(Dataset records)
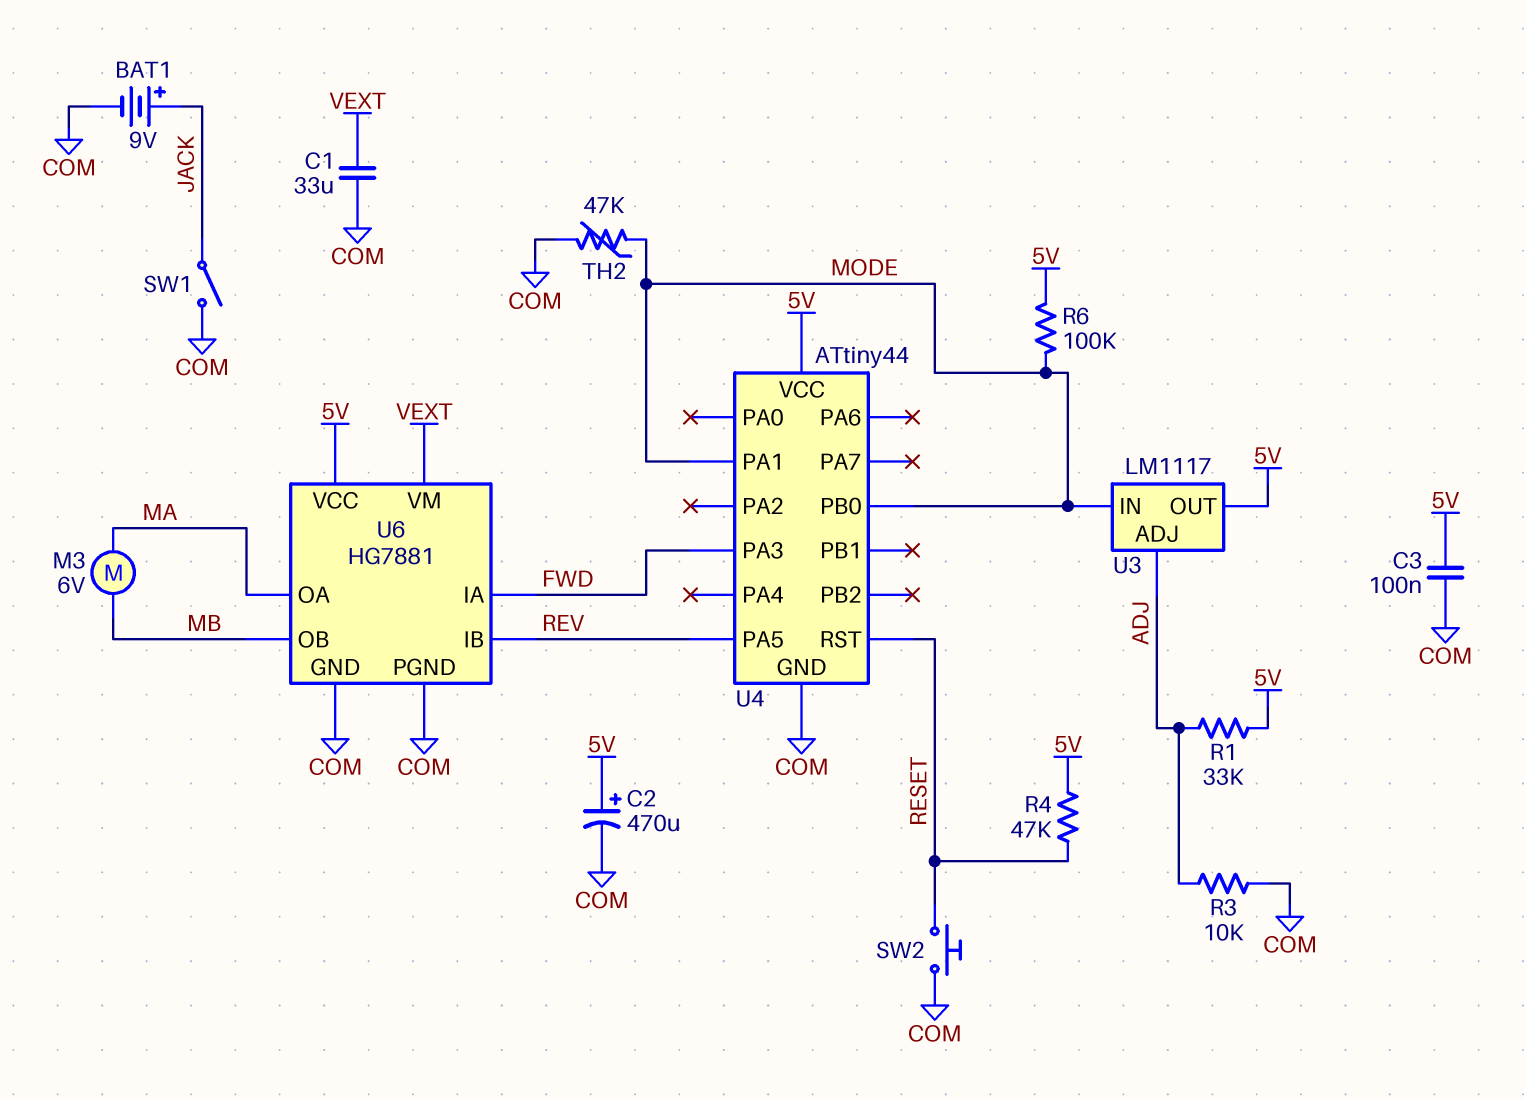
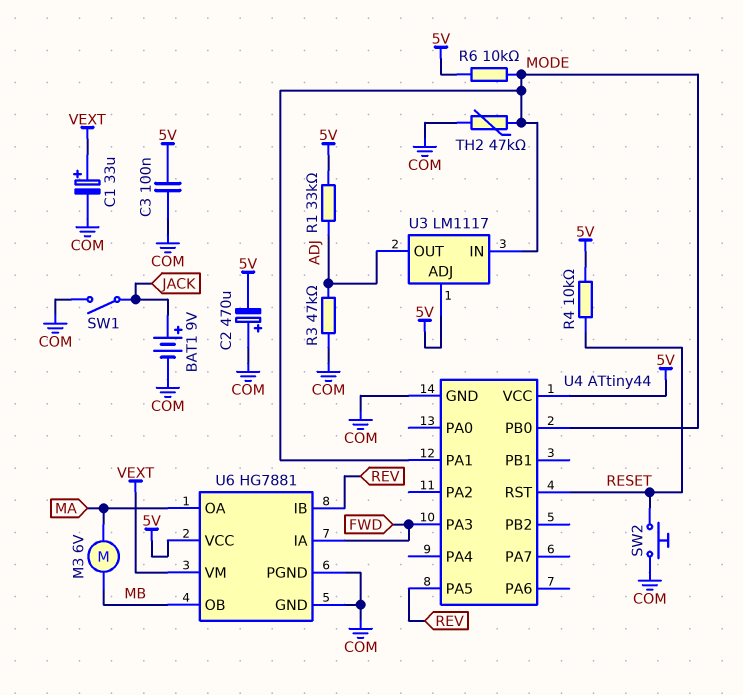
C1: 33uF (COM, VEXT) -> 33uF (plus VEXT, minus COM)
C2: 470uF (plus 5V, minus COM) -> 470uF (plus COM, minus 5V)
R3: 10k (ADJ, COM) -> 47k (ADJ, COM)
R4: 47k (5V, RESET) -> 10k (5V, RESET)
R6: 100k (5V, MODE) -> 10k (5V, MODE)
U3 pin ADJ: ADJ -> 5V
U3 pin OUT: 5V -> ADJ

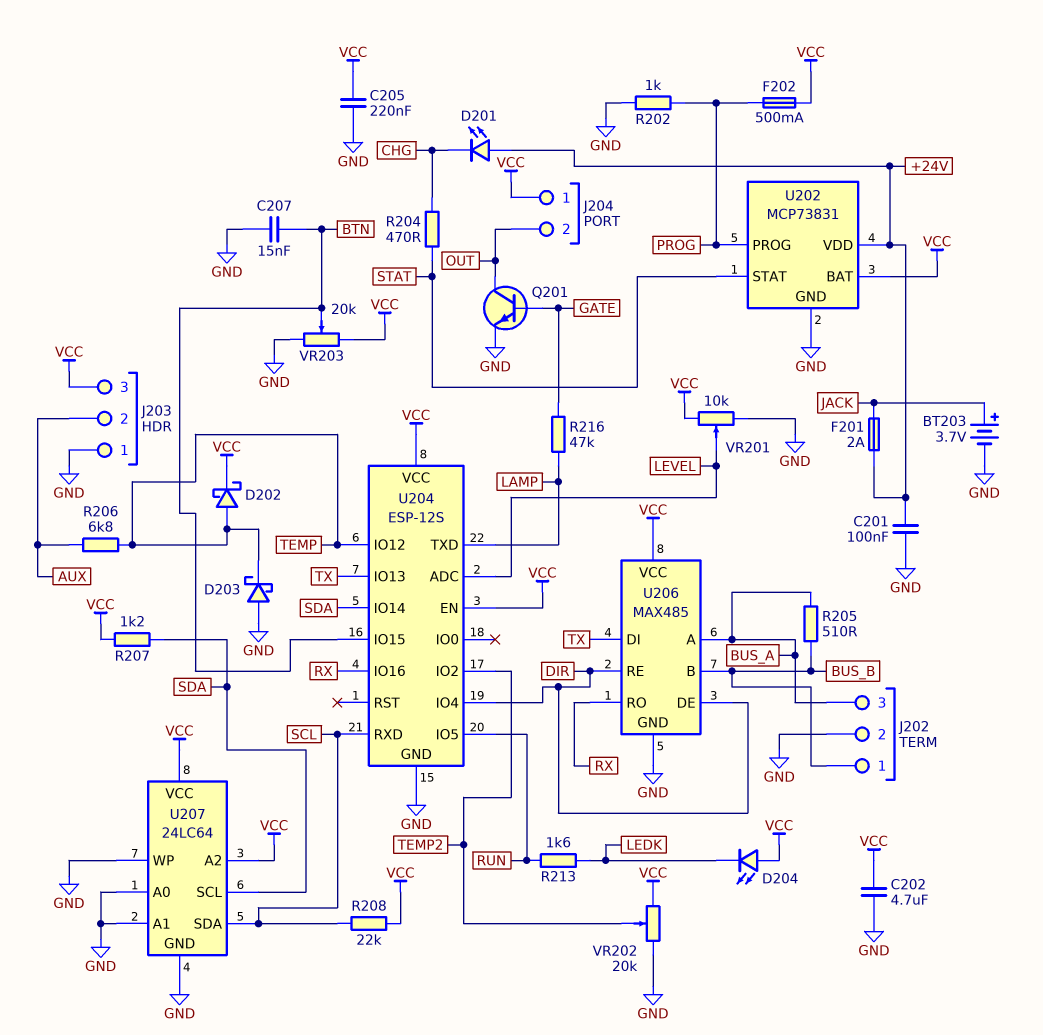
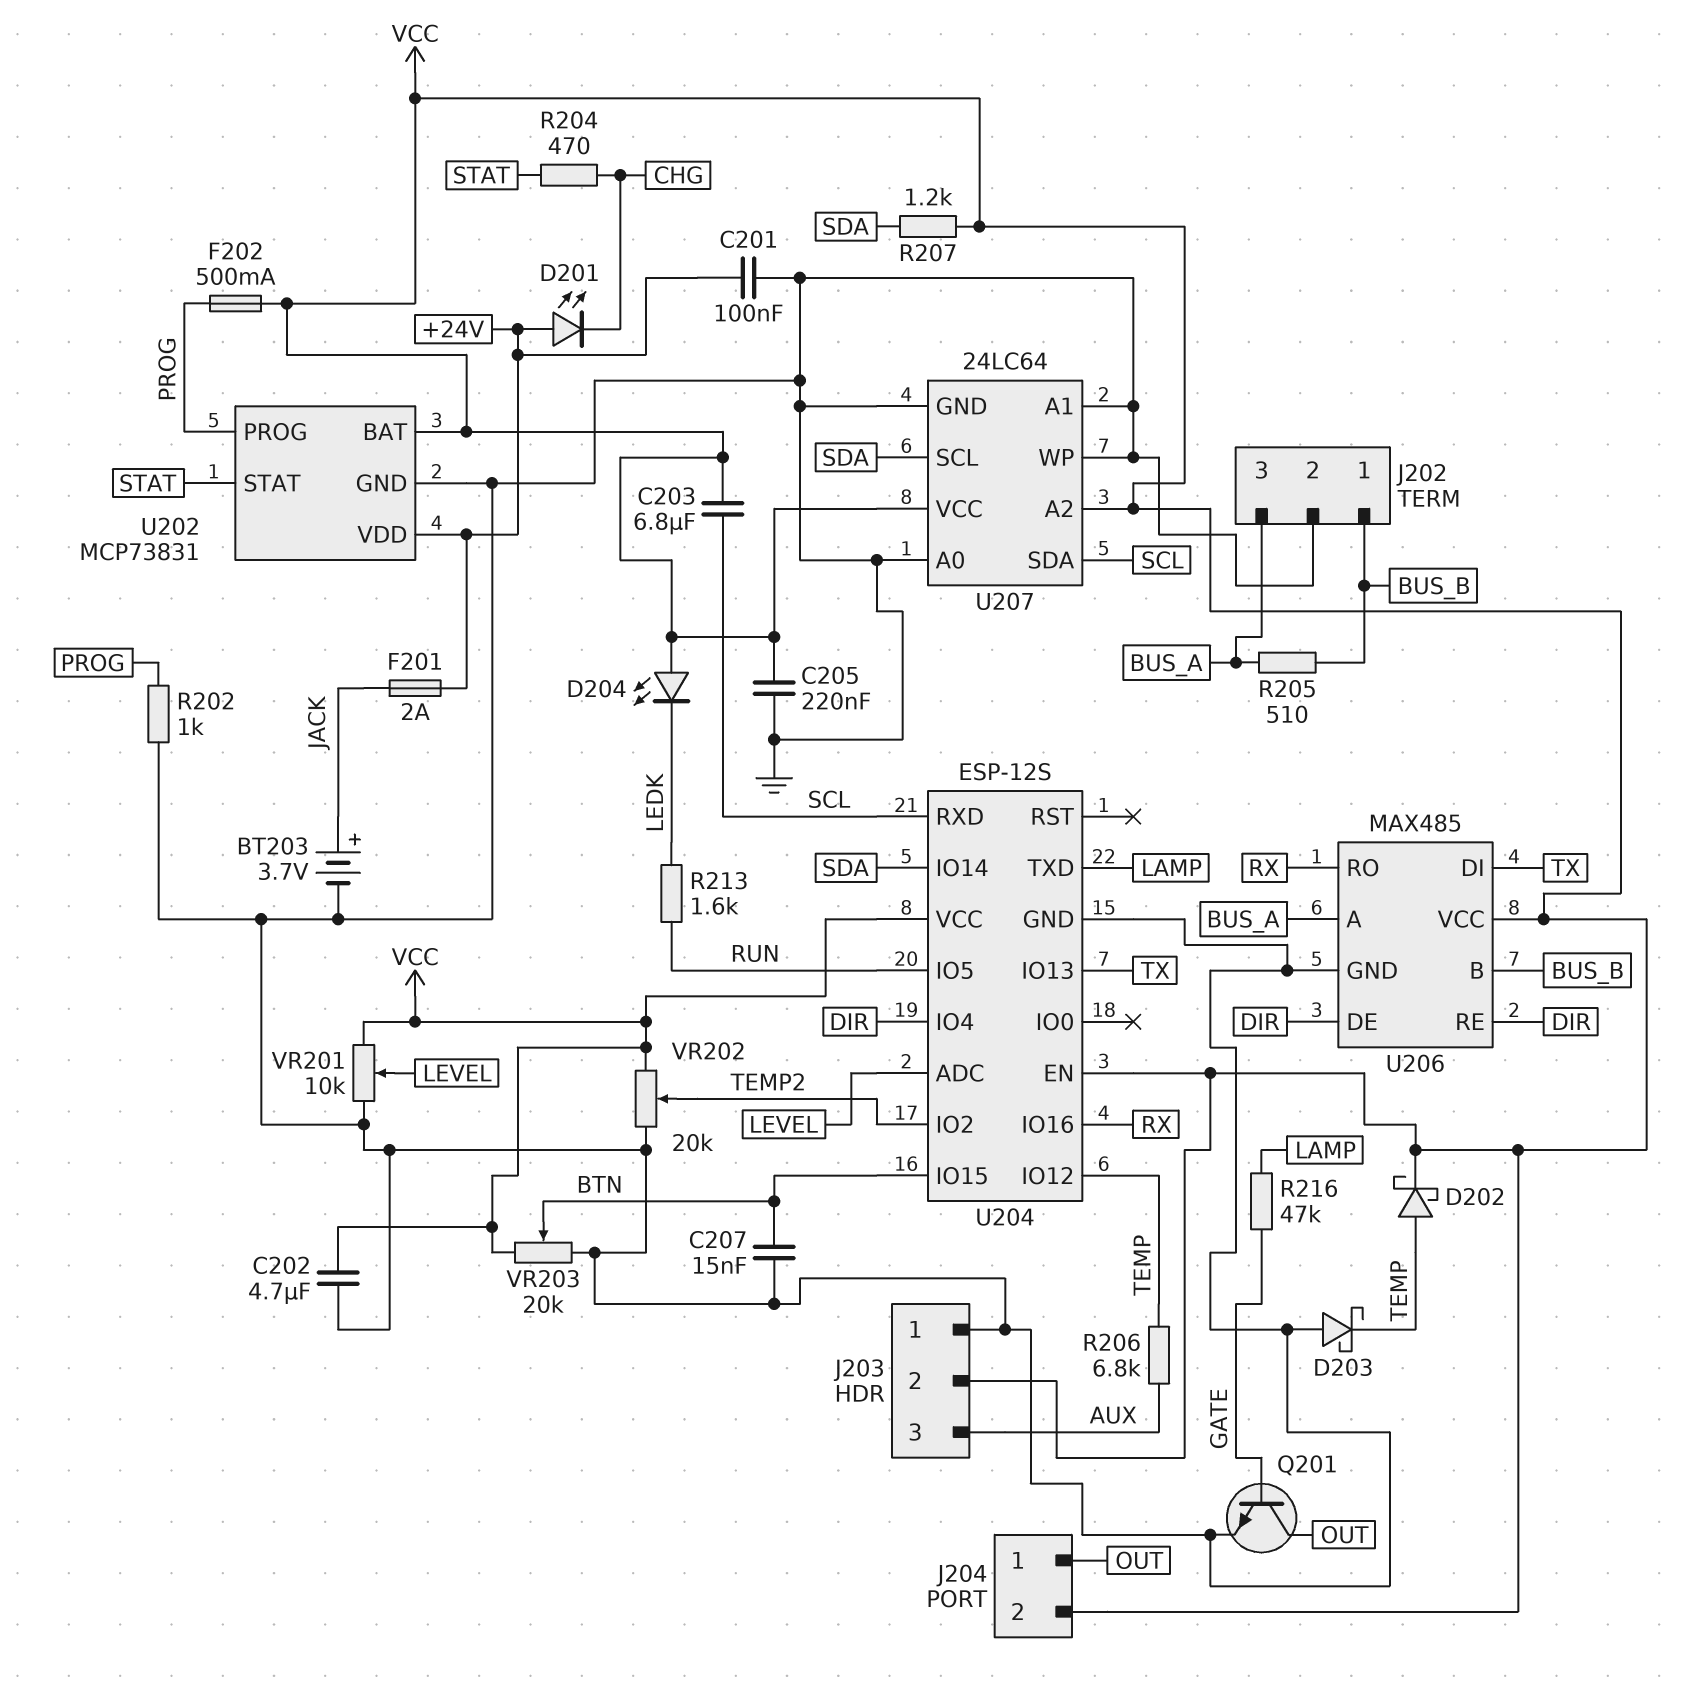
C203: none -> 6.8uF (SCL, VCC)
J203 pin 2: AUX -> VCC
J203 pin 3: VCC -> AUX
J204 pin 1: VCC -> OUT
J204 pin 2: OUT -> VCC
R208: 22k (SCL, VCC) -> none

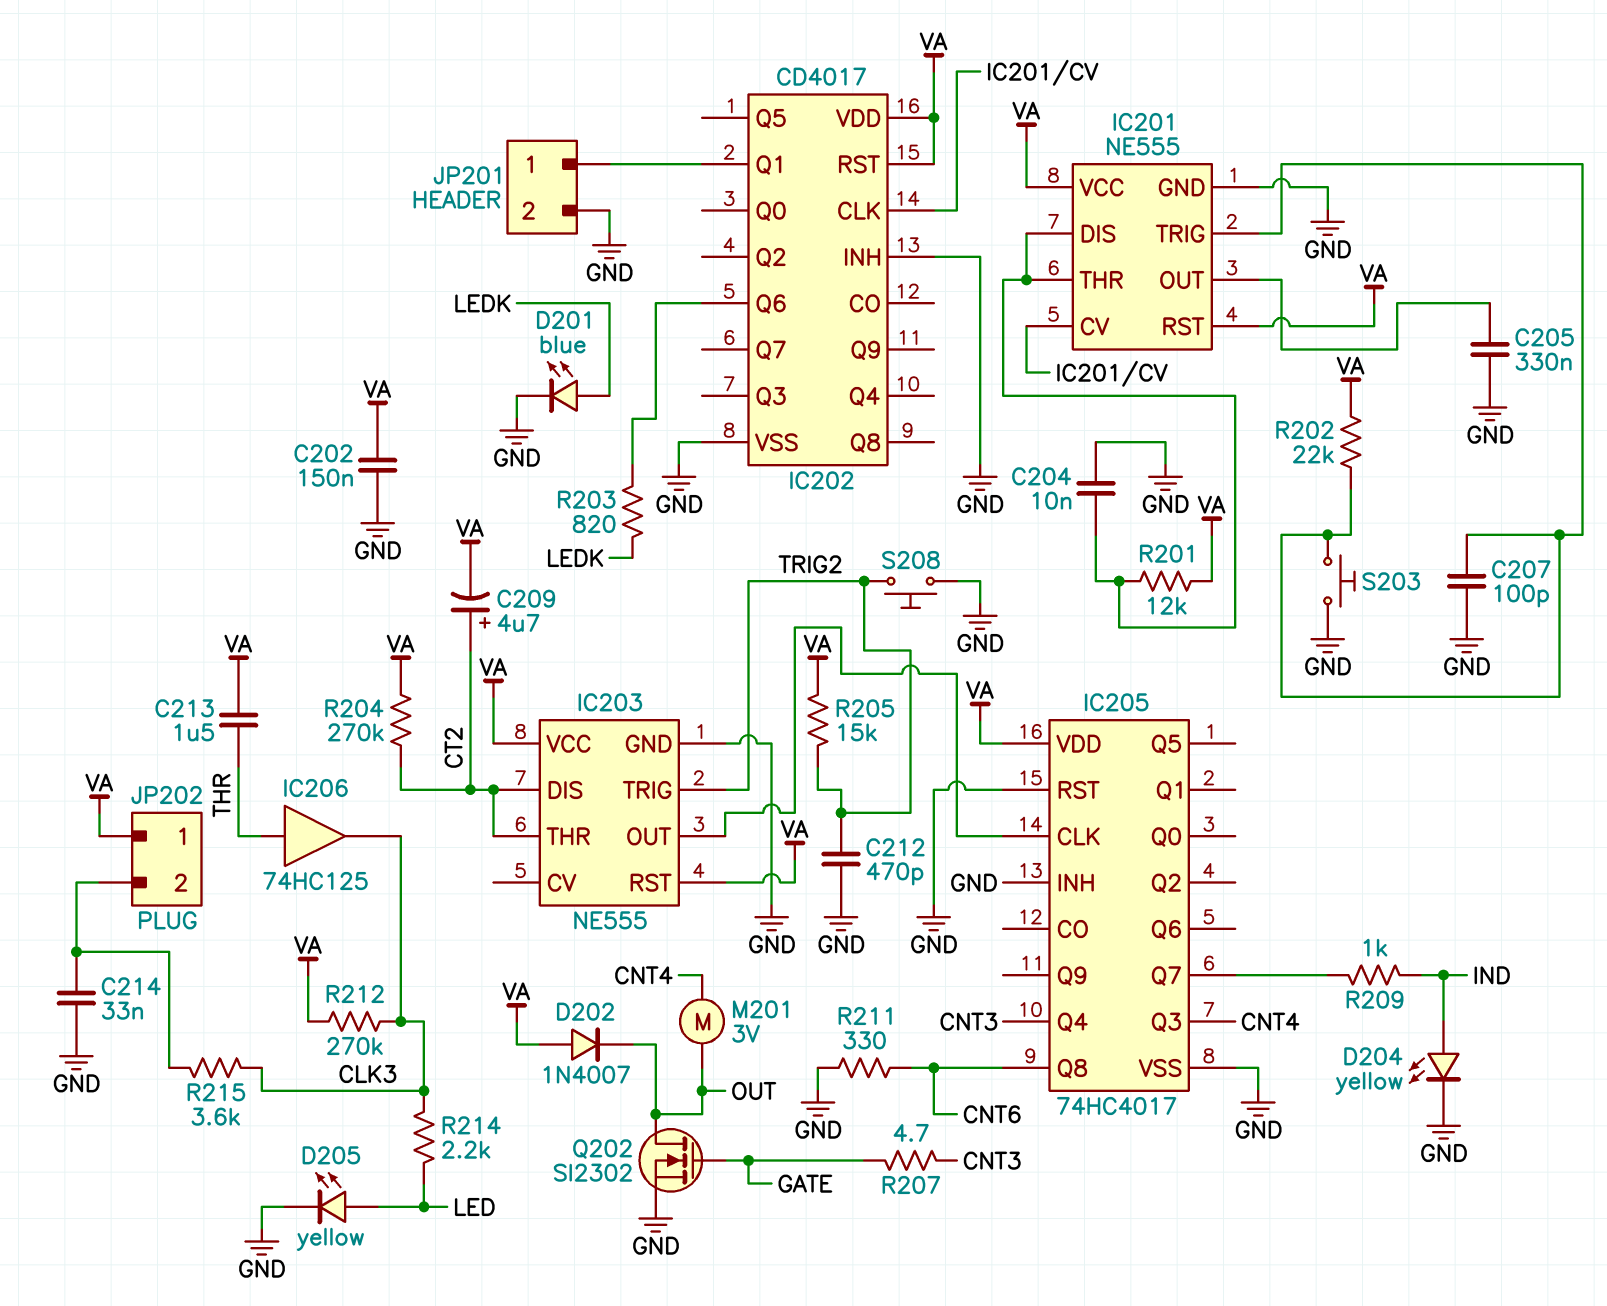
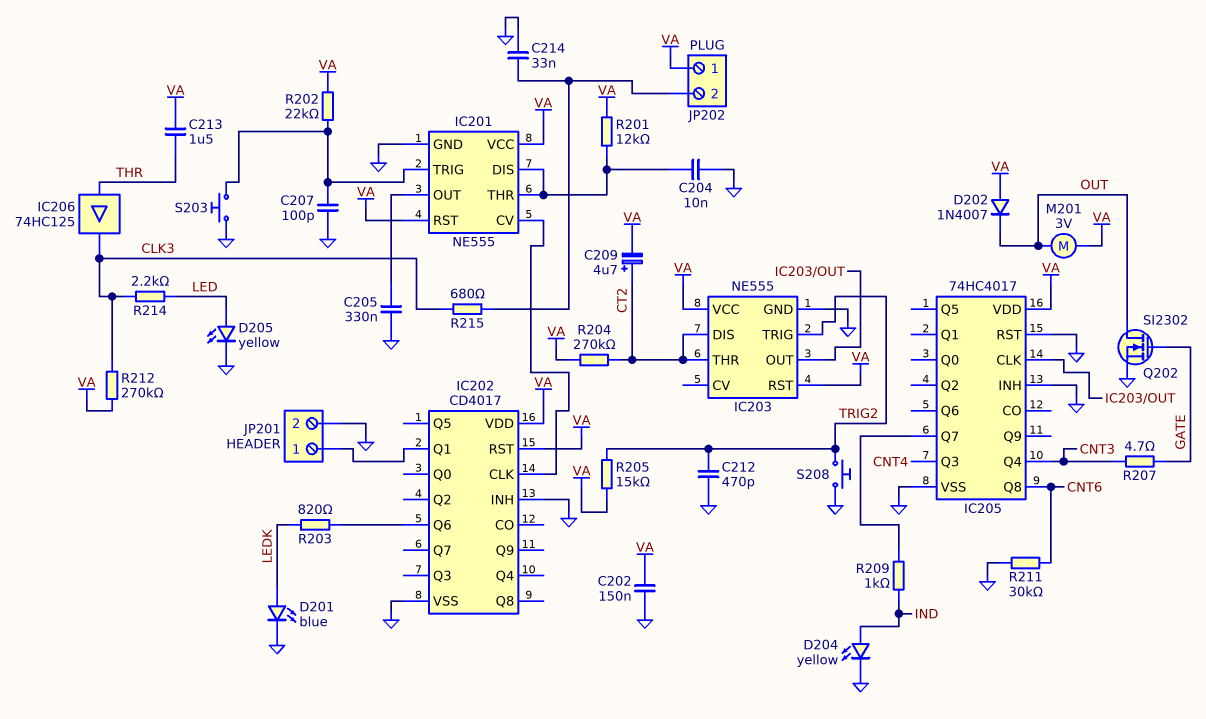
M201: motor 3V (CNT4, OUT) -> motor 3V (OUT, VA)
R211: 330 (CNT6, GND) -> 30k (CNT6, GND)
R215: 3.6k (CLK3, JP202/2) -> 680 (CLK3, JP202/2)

TASK TO CARRY OUT
Reproduce the data verbatim and omit each image.

SOLUTION TO THIS TASK
C1: 33uF (COM, VEXT) -> 33uF (plus VEXT, minus COM)
C2: 470uF (plus 5V, minus COM) -> 470uF (plus COM, minus 5V)
R3: 10k (ADJ, COM) -> 47k (ADJ, COM)
R4: 47k (5V, RESET) -> 10k (5V, RESET)
R6: 100k (5V, MODE) -> 10k (5V, MODE)
U3 pin ADJ: ADJ -> 5V
U3 pin OUT: 5V -> ADJ

C203: none -> 6.8uF (SCL, VCC)
J203 pin 2: AUX -> VCC
J203 pin 3: VCC -> AUX
J204 pin 1: VCC -> OUT
J204 pin 2: OUT -> VCC
R208: 22k (SCL, VCC) -> none

M201: motor 3V (CNT4, OUT) -> motor 3V (OUT, VA)
R211: 330 (CNT6, GND) -> 30k (CNT6, GND)
R215: 3.6k (CLK3, JP202/2) -> 680 (CLK3, JP202/2)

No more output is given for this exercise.